Data:
# # #
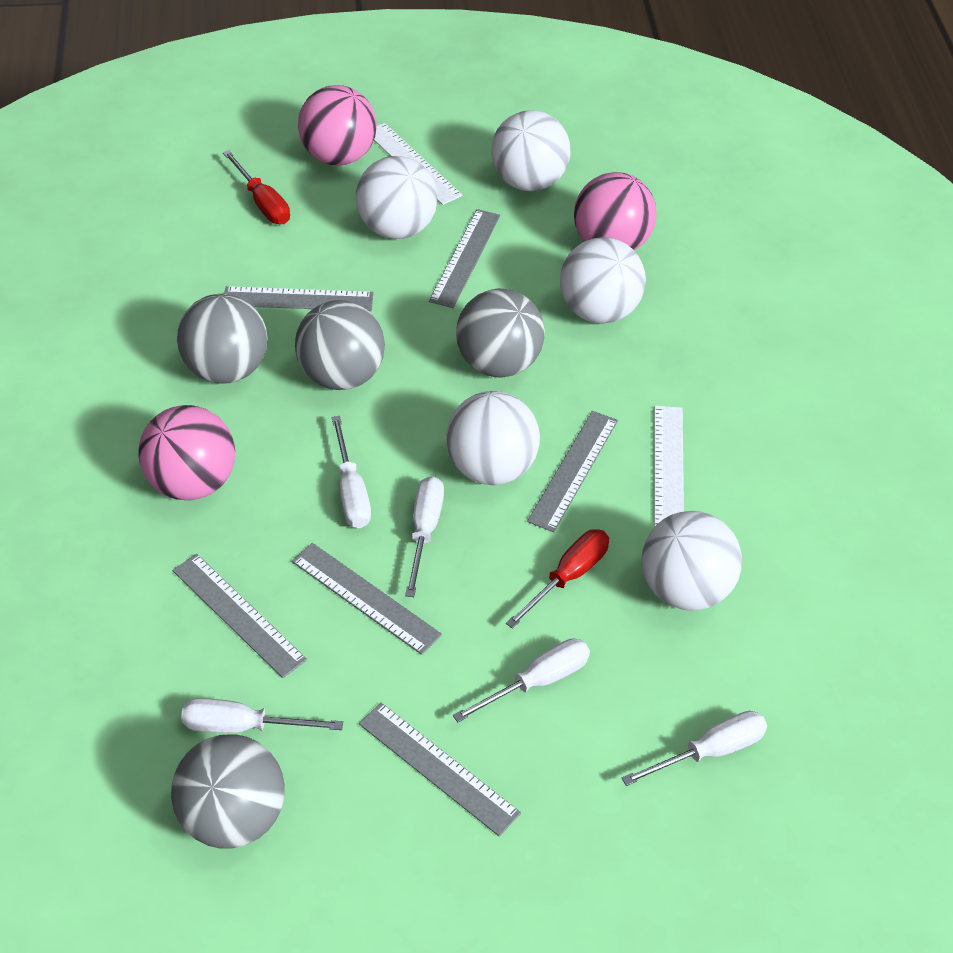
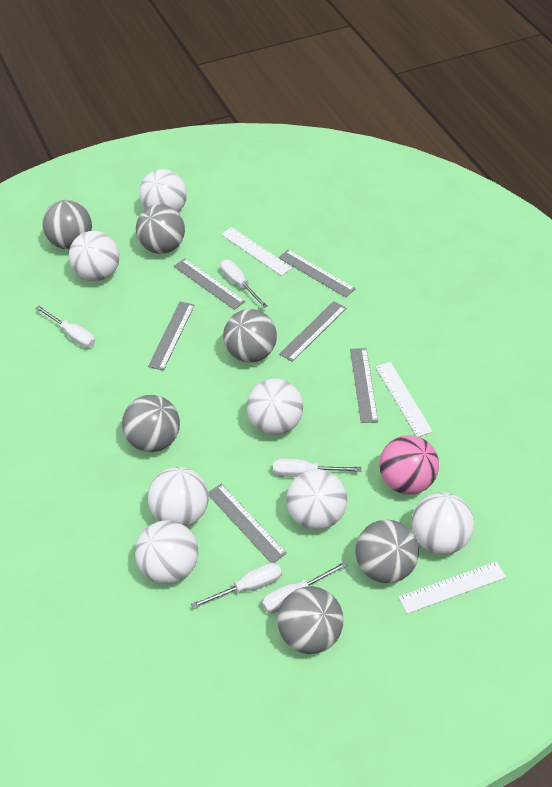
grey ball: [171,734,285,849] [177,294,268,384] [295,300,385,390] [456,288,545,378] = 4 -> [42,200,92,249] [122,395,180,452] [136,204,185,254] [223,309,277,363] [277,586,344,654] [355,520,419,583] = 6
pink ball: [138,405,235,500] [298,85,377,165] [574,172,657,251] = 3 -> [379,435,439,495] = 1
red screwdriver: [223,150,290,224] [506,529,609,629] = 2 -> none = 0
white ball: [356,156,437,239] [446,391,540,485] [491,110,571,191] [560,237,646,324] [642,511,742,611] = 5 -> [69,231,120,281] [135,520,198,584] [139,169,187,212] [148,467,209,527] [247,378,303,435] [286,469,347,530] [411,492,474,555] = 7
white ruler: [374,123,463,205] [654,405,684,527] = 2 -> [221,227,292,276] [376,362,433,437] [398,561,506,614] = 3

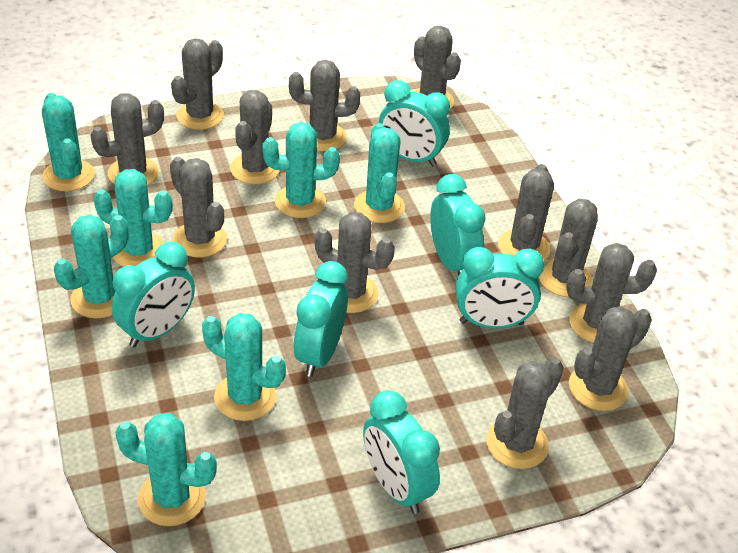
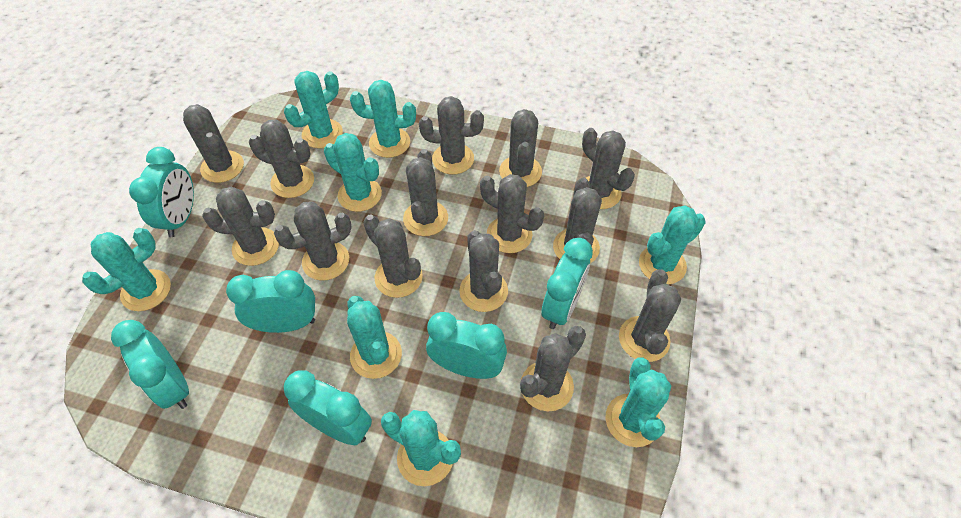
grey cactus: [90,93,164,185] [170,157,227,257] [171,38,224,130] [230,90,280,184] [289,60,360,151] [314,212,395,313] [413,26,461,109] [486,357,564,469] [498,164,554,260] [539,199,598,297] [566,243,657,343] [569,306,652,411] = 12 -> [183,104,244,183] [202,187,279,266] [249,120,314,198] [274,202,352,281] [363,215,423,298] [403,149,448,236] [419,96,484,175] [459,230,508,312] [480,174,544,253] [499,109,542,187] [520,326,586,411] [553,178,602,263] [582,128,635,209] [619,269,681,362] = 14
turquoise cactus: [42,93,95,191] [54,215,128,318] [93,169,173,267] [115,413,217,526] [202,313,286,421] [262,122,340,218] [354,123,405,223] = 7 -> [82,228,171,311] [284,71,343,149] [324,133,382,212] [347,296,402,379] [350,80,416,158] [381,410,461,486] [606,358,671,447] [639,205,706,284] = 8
# # #
Problem to solve:
When you copy the data, keep every line exact and leave out each picture.

Result of the task:
grey ball: [171,734,285,849] [177,294,268,384] [295,300,385,390] [456,288,545,378] = 4 -> [42,200,92,249] [122,395,180,452] [136,204,185,254] [223,309,277,363] [277,586,344,654] [355,520,419,583] = 6
pink ball: [138,405,235,500] [298,85,377,165] [574,172,657,251] = 3 -> [379,435,439,495] = 1
red screwdriver: [223,150,290,224] [506,529,609,629] = 2 -> none = 0
white ball: [356,156,437,239] [446,391,540,485] [491,110,571,191] [560,237,646,324] [642,511,742,611] = 5 -> [69,231,120,281] [135,520,198,584] [139,169,187,212] [148,467,209,527] [247,378,303,435] [286,469,347,530] [411,492,474,555] = 7
white ruler: [374,123,463,205] [654,405,684,527] = 2 -> [221,227,292,276] [376,362,433,437] [398,561,506,614] = 3

grey cactus: [90,93,164,185] [170,157,227,257] [171,38,224,130] [230,90,280,184] [289,60,360,151] [314,212,395,313] [413,26,461,109] [486,357,564,469] [498,164,554,260] [539,199,598,297] [566,243,657,343] [569,306,652,411] = 12 -> [183,104,244,183] [202,187,279,266] [249,120,314,198] [274,202,352,281] [363,215,423,298] [403,149,448,236] [419,96,484,175] [459,230,508,312] [480,174,544,253] [499,109,542,187] [520,326,586,411] [553,178,602,263] [582,128,635,209] [619,269,681,362] = 14
turquoise cactus: [42,93,95,191] [54,215,128,318] [93,169,173,267] [115,413,217,526] [202,313,286,421] [262,122,340,218] [354,123,405,223] = 7 -> [82,228,171,311] [284,71,343,149] [324,133,382,212] [347,296,402,379] [350,80,416,158] [381,410,461,486] [606,358,671,447] [639,205,706,284] = 8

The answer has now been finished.